# INPUT DATA
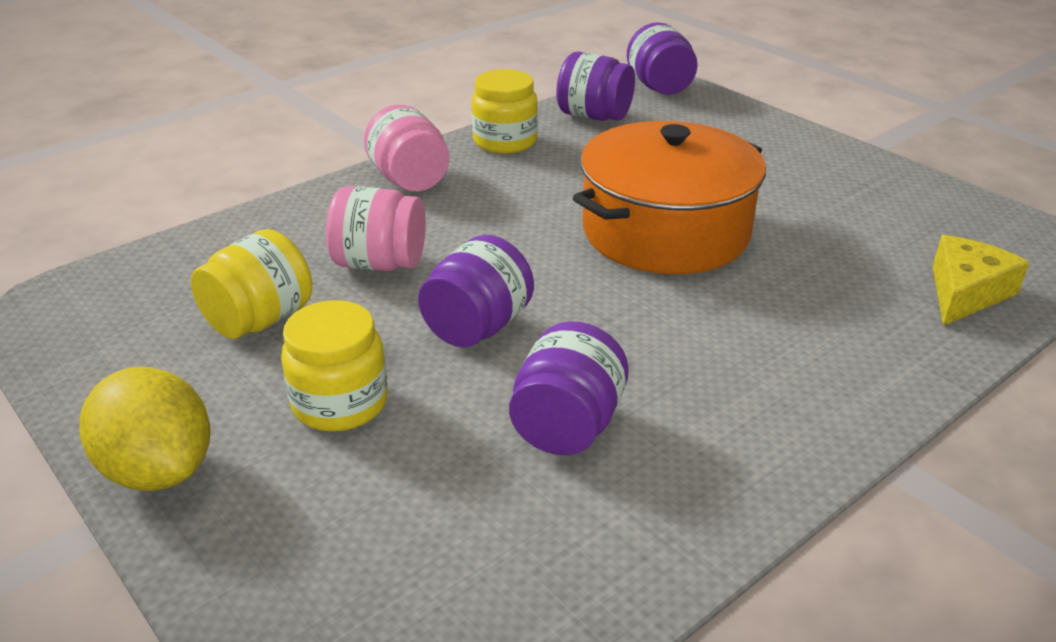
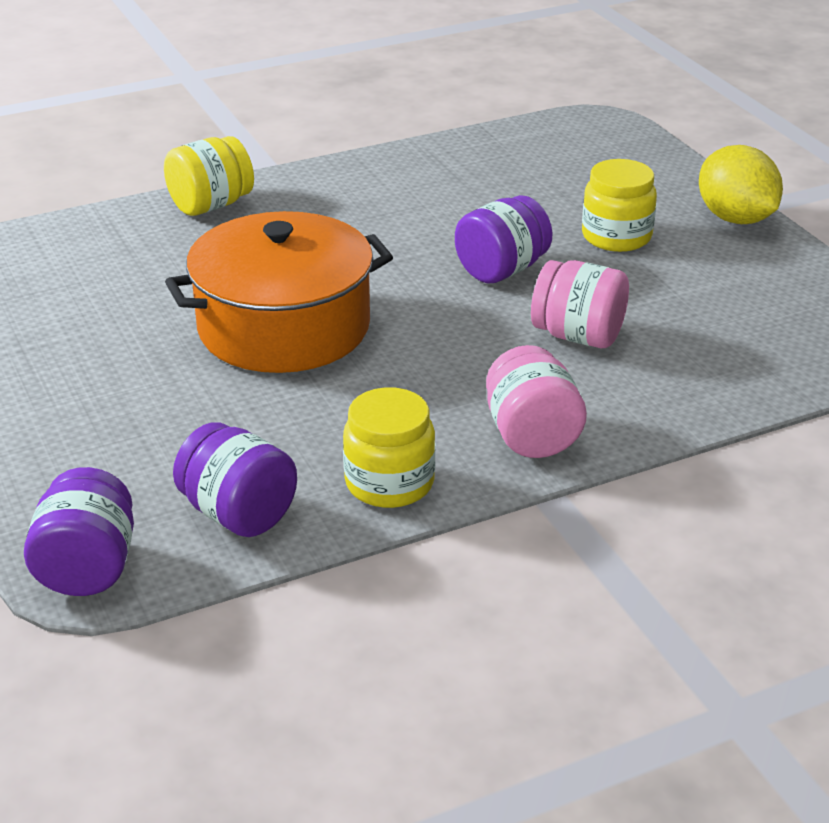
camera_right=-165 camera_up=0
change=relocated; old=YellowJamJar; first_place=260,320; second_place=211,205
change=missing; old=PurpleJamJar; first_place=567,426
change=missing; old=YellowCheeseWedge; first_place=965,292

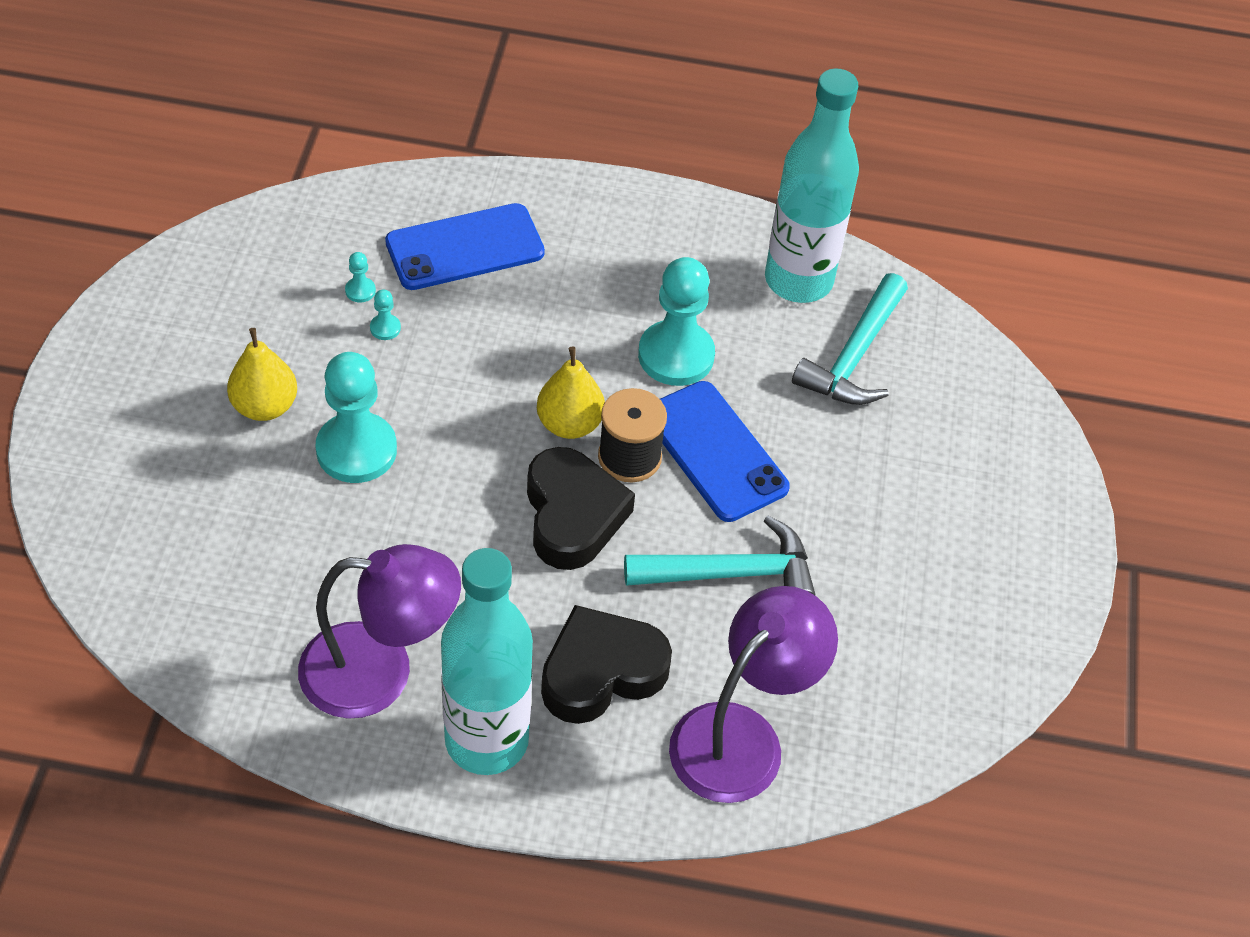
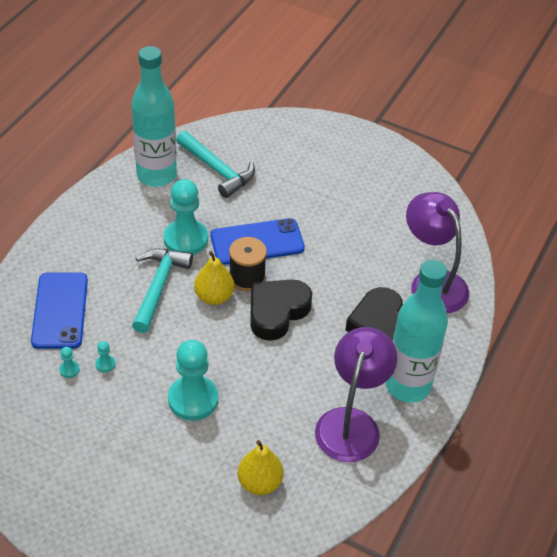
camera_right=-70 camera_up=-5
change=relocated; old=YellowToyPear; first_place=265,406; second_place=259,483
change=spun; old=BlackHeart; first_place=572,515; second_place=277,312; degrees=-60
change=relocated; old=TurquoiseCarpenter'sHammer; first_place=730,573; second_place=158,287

---

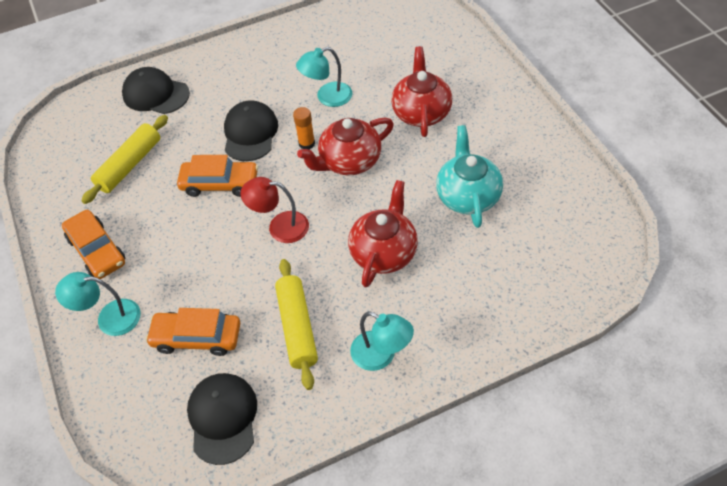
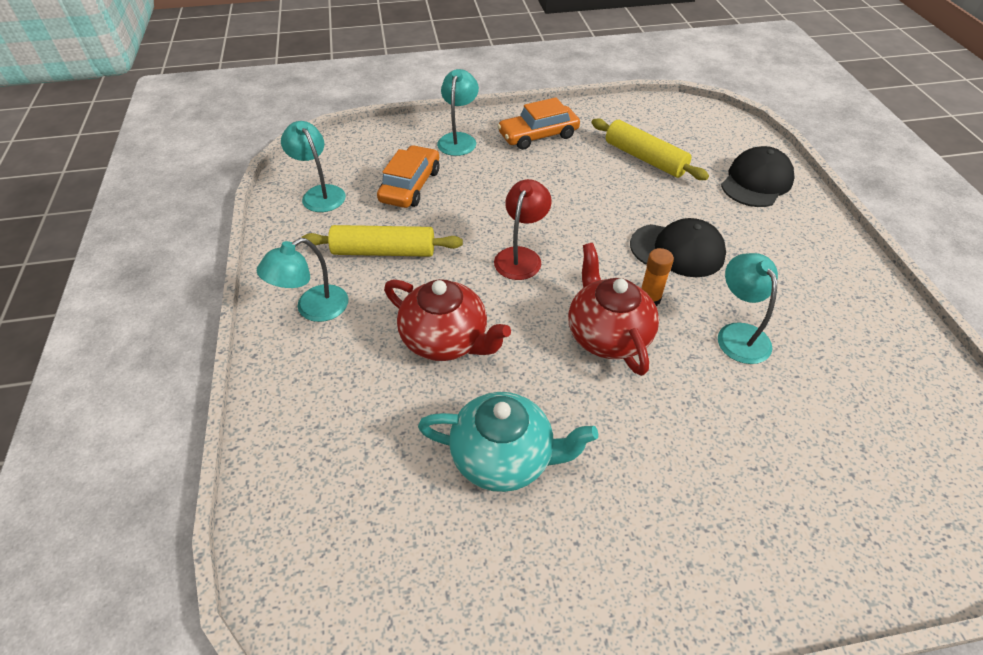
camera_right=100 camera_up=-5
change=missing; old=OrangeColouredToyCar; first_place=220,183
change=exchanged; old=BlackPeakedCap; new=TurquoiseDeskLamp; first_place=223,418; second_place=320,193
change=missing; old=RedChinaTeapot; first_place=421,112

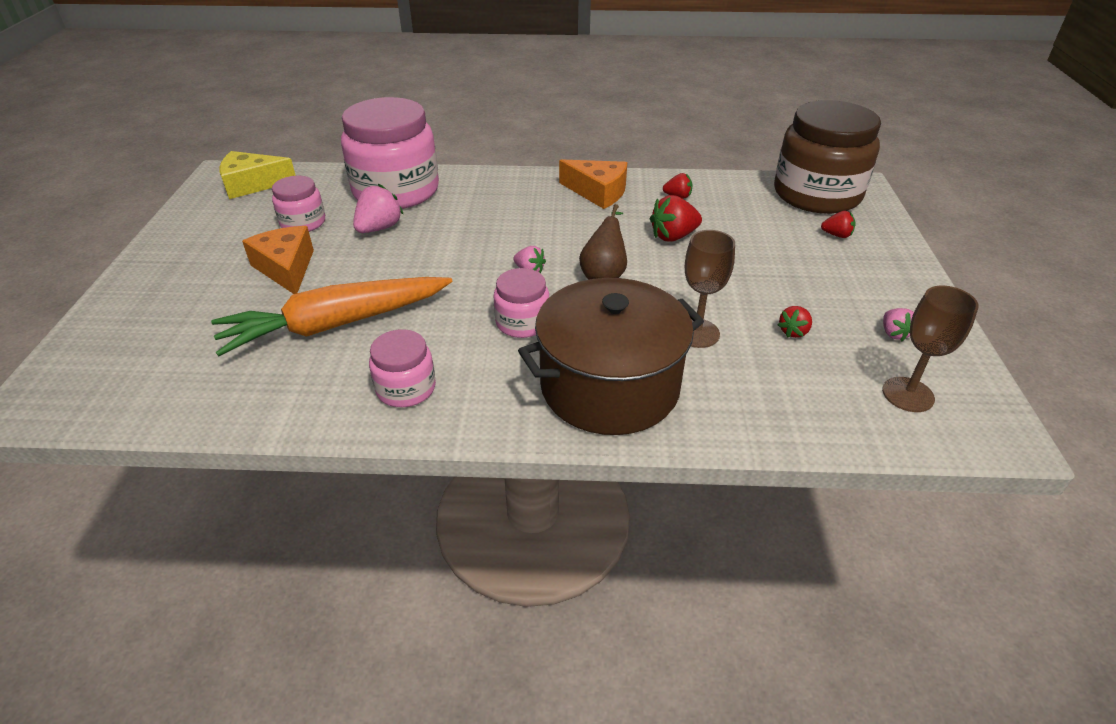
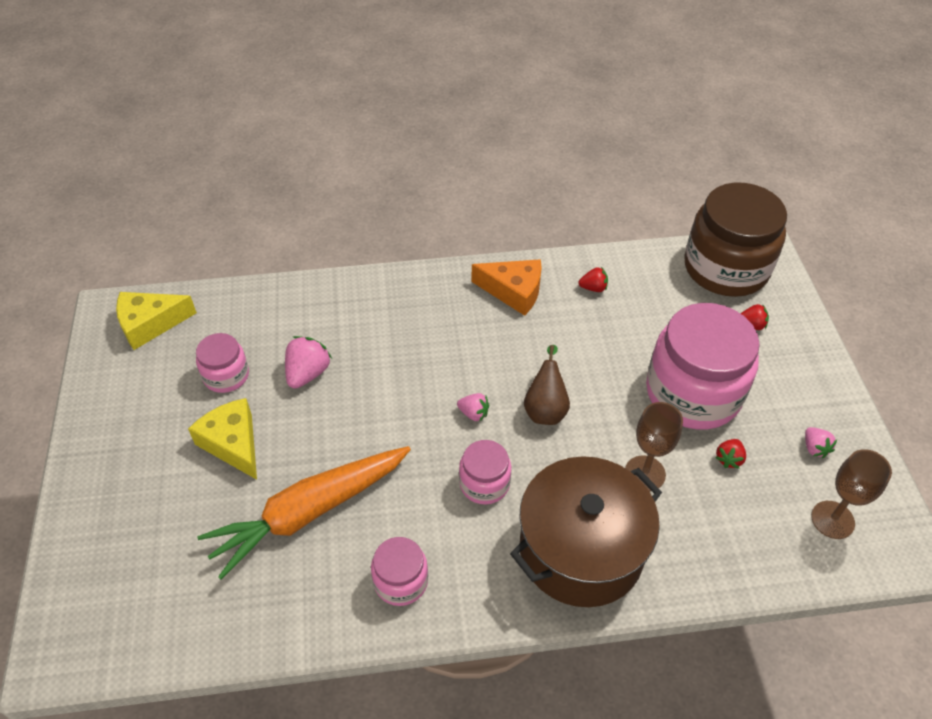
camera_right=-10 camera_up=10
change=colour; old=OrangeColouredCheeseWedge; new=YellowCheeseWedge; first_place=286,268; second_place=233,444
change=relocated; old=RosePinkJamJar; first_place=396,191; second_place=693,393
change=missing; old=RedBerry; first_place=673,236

==

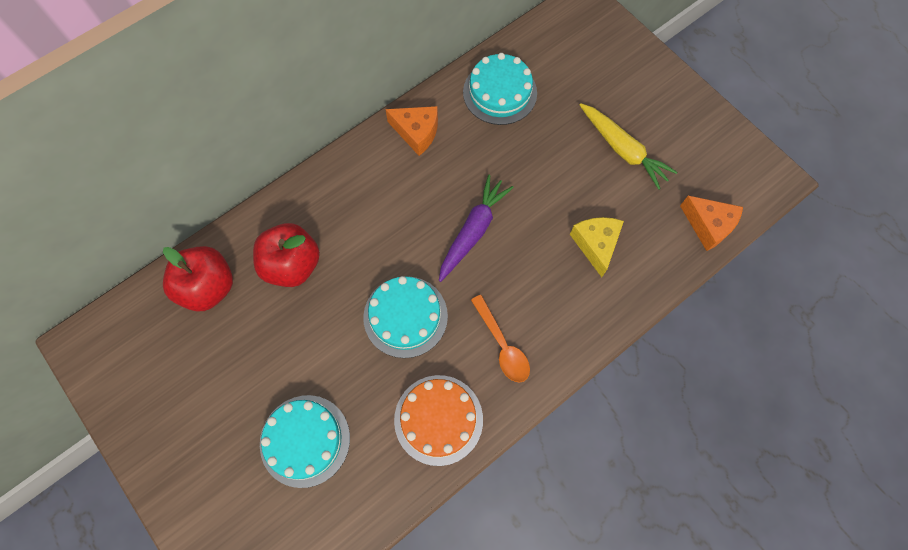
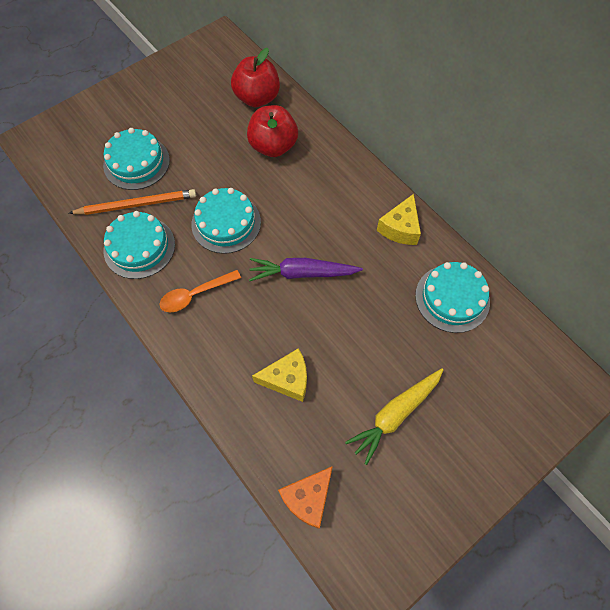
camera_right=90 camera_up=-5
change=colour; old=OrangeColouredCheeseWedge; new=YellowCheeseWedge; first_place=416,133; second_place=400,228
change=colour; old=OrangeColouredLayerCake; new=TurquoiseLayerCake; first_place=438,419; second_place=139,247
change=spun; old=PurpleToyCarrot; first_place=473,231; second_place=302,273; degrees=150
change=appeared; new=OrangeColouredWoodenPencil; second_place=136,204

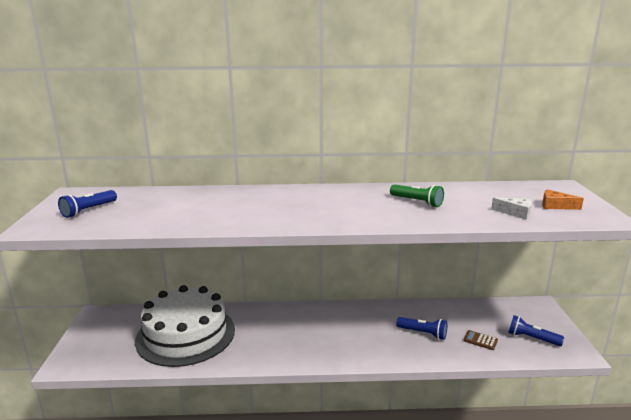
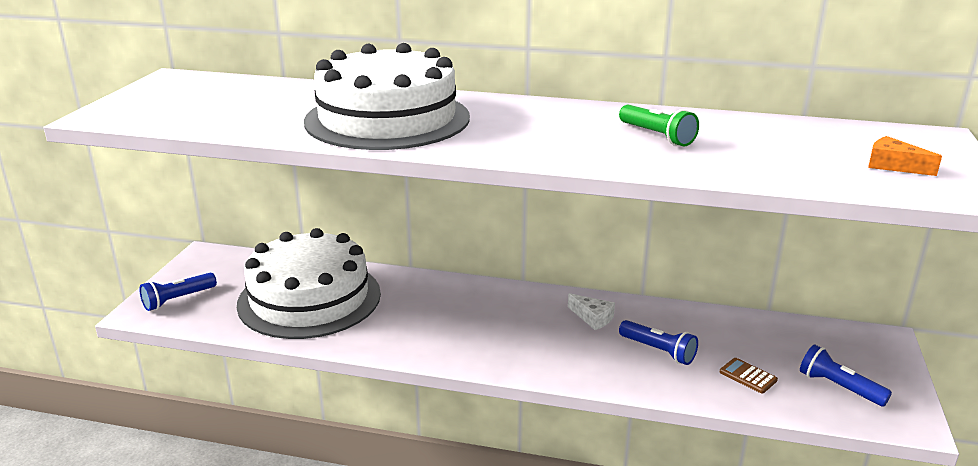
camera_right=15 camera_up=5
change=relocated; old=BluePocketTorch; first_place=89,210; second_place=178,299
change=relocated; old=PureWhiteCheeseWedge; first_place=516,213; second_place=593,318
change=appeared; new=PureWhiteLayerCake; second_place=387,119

# EXERCISE AIM
Among the lines above, find the one with "camera_right=-165 camera_up=0" and the one with "change=missing; old=PurpleJamJar; first_place=567,426". Quote both and everything between them, exactly.

# SOLUTION FOR THIS PROBLEM
camera_right=-165 camera_up=0
change=relocated; old=YellowJamJar; first_place=260,320; second_place=211,205
change=missing; old=PurpleJamJar; first_place=567,426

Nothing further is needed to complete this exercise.